• _DATA PROVIDED_:
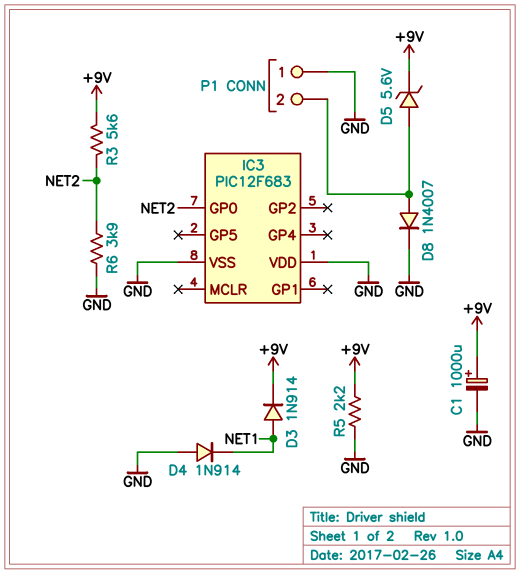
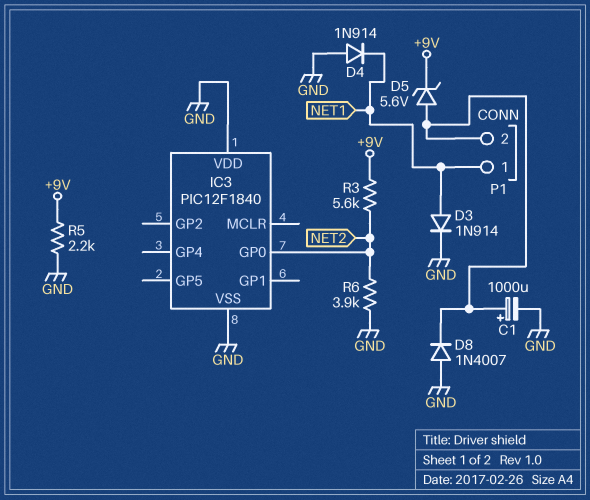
C1: 1000uF (plus +9V, minus GND) -> 1000uF (plus P1/2, minus GND)
D3: diode 1N914 (A NET1, K +9V) -> diode 1N914 (A NET1, K GND)
D8: diode 1N4007 (A P1/2, K GND) -> diode 1N4007 (A GND, K P1/2)
IC3: PIC12F683 -> PIC12F1840
P1 pin 1: GND -> NET1

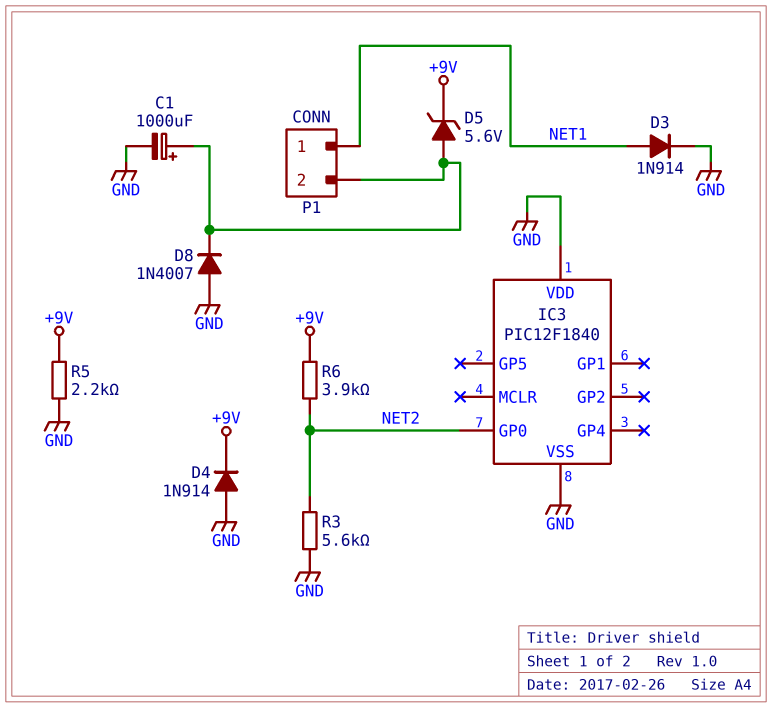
D4: diode 1N914 (A GND, K NET1) -> diode 1N914 (A GND, K +9V)
R3: 5.6k (+9V, NET2) -> 5.6k (GND, NET2)
R6: 3.9k (GND, NET2) -> 3.9k (+9V, NET2)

• _WHAT IS REQUIRED_: Copy each line of the records containing the string "diode".

• _REPLY_:
D3: diode 1N914 (A NET1, K +9V) -> diode 1N914 (A NET1, K GND)
D8: diode 1N4007 (A P1/2, K GND) -> diode 1N4007 (A GND, K P1/2)
D4: diode 1N914 (A GND, K NET1) -> diode 1N914 (A GND, K +9V)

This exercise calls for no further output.